BRIEF
Write out exactly the lines from the start of the entries through the one that contains "domino (blue) |", including both.

[Object matching data]
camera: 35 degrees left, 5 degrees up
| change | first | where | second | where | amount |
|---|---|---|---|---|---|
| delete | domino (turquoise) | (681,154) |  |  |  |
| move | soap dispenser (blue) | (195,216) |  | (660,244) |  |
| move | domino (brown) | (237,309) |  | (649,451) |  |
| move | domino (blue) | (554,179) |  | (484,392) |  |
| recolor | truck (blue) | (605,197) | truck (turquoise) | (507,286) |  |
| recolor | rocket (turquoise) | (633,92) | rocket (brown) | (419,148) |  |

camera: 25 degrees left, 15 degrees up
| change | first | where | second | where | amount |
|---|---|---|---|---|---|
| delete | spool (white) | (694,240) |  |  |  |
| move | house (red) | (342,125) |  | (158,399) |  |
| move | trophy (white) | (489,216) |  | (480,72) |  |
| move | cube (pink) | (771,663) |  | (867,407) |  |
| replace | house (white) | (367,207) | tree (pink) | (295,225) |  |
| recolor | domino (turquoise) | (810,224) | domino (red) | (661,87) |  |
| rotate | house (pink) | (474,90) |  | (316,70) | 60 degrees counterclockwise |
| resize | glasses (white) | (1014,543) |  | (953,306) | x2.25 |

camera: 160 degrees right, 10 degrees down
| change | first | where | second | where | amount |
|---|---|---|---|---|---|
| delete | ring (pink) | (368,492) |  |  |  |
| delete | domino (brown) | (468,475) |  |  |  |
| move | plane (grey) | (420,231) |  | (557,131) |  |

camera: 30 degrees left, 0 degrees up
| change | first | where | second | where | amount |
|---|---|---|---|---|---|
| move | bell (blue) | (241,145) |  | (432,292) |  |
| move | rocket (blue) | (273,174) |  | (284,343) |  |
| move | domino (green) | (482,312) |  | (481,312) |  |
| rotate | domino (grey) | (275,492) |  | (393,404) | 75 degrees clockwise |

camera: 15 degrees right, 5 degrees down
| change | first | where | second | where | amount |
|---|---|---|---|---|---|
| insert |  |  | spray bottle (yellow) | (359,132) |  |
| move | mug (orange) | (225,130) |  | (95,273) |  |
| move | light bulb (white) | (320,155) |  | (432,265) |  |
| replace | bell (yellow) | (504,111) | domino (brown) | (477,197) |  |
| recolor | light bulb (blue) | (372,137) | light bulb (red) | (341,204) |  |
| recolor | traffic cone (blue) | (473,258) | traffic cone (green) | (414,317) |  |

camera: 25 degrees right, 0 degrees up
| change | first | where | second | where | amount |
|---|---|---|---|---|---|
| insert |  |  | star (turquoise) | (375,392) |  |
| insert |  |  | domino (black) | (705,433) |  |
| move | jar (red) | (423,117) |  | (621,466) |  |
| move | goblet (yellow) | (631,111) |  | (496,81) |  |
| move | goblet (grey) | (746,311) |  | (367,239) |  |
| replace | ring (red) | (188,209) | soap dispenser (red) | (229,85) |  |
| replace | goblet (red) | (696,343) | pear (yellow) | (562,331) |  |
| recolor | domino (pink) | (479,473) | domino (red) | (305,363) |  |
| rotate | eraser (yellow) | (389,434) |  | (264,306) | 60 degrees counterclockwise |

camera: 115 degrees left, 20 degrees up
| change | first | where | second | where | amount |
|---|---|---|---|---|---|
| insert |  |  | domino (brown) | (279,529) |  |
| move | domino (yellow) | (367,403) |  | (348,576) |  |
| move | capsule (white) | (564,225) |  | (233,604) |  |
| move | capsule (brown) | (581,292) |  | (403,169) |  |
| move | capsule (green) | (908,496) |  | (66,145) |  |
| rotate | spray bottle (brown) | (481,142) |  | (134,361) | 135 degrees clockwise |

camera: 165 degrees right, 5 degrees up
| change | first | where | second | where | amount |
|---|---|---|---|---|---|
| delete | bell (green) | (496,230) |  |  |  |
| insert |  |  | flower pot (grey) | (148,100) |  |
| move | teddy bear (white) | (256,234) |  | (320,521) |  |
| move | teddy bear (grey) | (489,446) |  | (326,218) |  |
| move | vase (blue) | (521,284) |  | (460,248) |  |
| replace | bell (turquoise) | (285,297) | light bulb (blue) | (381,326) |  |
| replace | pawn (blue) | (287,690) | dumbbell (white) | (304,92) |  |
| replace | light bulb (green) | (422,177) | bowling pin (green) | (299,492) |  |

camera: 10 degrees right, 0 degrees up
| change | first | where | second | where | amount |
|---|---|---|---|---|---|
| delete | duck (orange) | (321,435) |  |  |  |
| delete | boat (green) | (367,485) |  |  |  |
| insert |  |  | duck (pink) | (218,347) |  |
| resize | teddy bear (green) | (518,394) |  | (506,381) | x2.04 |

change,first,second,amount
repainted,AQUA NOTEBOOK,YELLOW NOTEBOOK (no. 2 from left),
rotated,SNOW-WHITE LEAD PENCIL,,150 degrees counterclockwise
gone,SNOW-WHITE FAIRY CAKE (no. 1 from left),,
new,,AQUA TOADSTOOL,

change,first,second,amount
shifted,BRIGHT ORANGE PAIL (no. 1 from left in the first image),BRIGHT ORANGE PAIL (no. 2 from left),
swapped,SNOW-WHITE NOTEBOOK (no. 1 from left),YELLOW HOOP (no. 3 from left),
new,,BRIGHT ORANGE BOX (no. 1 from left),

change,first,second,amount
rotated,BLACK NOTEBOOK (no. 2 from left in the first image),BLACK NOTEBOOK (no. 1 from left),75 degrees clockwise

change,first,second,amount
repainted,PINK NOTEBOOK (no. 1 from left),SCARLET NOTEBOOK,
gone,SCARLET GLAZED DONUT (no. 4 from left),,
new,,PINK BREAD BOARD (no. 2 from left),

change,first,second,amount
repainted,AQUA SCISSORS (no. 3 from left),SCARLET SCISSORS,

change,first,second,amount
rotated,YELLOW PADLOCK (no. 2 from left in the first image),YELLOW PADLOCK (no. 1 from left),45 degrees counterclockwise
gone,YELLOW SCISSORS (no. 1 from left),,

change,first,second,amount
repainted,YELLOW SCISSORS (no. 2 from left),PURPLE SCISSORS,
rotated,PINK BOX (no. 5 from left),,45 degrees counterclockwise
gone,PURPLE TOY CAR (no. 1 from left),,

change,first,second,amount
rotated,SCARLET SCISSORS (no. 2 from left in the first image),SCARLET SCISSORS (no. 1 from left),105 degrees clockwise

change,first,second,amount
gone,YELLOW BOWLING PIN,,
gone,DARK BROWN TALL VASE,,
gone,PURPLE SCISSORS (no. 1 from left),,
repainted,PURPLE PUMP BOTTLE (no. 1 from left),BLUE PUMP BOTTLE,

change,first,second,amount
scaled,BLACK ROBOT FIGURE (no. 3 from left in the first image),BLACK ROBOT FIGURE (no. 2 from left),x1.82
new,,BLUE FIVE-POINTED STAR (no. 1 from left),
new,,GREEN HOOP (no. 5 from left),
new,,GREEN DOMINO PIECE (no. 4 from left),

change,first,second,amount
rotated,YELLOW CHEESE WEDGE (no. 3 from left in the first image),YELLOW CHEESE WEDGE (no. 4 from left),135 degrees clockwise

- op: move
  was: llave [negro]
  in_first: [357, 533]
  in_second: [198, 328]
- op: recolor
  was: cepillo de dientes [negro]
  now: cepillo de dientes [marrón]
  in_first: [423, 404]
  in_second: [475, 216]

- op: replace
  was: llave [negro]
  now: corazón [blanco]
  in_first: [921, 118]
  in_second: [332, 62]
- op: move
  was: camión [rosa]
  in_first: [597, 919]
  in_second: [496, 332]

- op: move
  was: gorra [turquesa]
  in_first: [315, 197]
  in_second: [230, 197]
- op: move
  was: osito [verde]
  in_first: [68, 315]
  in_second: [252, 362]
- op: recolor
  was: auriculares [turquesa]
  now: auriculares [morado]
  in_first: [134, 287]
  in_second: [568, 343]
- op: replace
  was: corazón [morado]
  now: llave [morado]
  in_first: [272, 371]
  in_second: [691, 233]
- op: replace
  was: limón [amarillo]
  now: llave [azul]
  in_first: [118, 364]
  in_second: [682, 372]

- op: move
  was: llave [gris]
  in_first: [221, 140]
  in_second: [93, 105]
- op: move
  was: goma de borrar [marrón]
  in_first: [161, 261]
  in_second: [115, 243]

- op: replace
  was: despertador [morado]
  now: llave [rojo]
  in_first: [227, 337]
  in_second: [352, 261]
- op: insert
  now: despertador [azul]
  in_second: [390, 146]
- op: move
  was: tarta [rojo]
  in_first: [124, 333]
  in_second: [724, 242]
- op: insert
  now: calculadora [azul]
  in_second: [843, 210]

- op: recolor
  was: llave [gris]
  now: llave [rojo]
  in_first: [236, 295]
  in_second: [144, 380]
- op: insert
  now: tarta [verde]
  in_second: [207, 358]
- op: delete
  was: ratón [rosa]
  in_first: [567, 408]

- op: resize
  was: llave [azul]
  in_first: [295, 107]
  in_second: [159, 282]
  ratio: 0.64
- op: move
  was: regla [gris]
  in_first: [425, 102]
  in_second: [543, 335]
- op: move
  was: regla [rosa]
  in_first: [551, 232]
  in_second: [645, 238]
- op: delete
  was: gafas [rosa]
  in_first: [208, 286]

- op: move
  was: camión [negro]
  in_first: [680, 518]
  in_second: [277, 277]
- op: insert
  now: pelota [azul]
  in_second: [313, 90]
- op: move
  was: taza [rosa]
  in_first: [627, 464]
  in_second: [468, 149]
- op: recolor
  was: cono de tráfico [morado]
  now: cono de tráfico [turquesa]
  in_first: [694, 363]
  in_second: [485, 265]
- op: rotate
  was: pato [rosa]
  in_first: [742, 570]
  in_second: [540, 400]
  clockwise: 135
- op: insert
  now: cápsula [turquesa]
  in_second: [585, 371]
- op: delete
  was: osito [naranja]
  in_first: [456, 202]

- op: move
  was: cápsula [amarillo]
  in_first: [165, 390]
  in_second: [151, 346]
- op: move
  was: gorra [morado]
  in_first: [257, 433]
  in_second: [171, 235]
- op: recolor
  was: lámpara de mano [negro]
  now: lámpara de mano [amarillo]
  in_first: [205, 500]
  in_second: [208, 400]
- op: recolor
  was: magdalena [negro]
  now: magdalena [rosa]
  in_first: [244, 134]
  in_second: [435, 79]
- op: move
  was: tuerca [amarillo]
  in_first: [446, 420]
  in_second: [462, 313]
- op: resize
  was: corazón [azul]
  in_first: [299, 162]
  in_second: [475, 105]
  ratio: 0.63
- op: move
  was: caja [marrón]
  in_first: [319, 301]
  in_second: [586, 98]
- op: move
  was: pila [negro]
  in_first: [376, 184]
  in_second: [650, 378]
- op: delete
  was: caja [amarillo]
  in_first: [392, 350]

EXPECTED ANSWER
camera: 35 degrees left, 5 degrees up
| change | first | where | second | where | amount |
|---|---|---|---|---|---|
| delete | domino (turquoise) | (681,154) |  |  |  |
| move | soap dispenser (blue) | (195,216) |  | (660,244) |  |
| move | domino (brown) | (237,309) |  | (649,451) |  |
| move | domino (blue) | (554,179) |  | (484,392) |  |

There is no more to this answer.